■ What this task involves ■
Could you report every line from the entries that includes the word "flashlight"?

■ Provided records ■
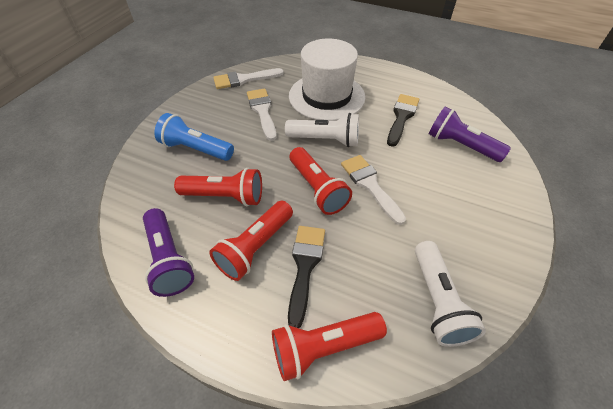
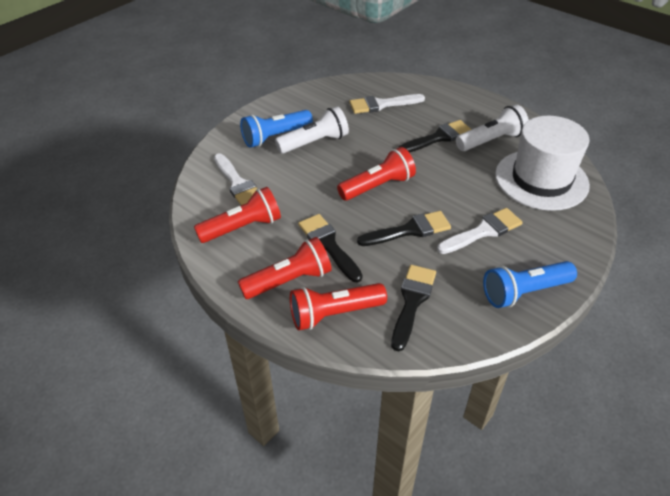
black brush: 2 -> 4
blue flashlight: 1 -> 2
purple flashlight: 2 -> 0

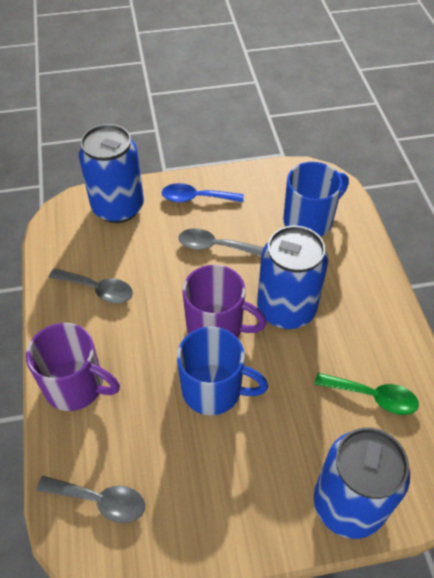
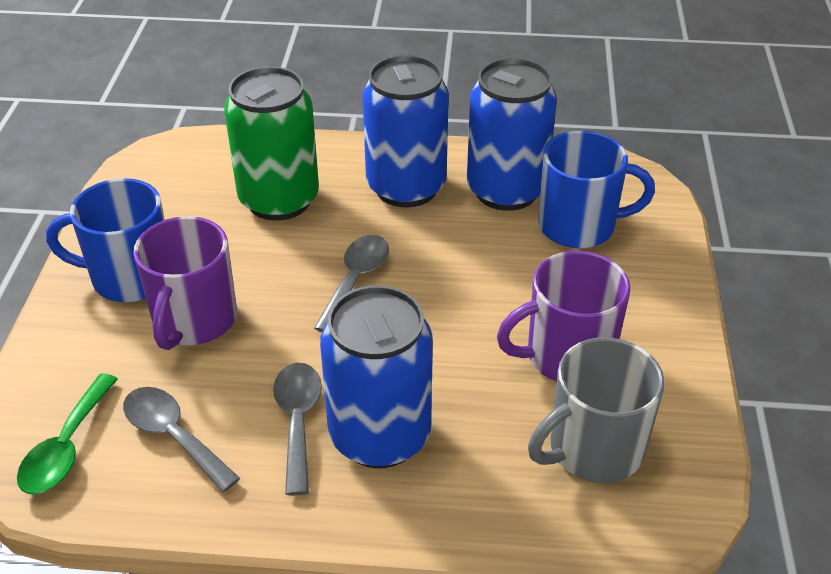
blue spoon: 1 -> 0
green can: 0 -> 1
grey mug: 0 -> 1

■ Problem solution ■
blue flashlight: 1 -> 2
purple flashlight: 2 -> 0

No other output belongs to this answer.